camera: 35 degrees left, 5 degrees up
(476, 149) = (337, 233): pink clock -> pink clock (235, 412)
#####
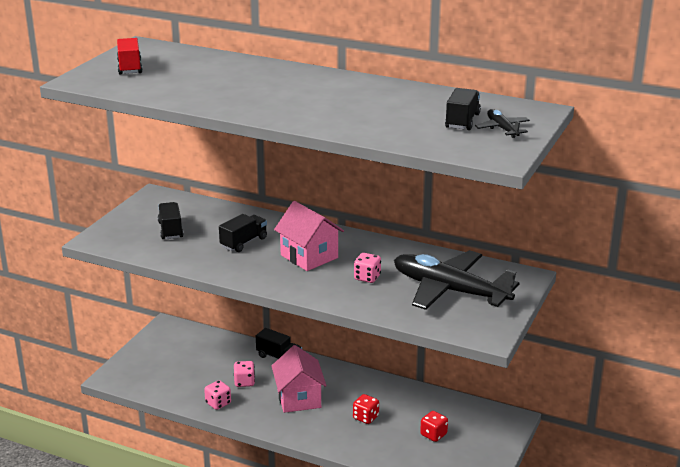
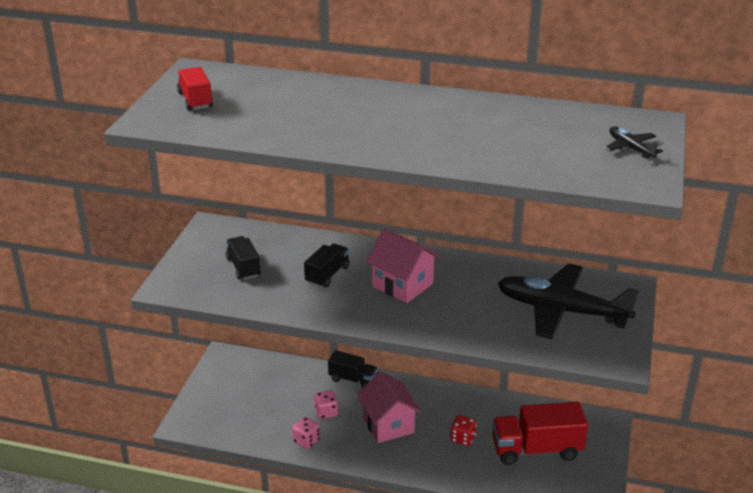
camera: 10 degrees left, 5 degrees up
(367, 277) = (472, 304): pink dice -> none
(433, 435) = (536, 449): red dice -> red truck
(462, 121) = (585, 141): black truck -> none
#####
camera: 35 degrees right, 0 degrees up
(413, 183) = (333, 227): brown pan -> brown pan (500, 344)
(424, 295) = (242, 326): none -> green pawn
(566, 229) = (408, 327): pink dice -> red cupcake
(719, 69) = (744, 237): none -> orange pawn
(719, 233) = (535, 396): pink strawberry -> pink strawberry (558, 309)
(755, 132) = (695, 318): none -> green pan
#####
Could you return exactly the lines above from the line with "(413, 183) = (333, 227): brown" to the line with "(755, 132) = (695, 318): none -> green pan", both included, and nothing else?

(413, 183) = (333, 227): brown pan -> brown pan (500, 344)
(424, 295) = (242, 326): none -> green pawn
(566, 229) = (408, 327): pink dice -> red cupcake
(719, 69) = (744, 237): none -> orange pawn
(719, 233) = (535, 396): pink strawberry -> pink strawberry (558, 309)
(755, 132) = (695, 318): none -> green pan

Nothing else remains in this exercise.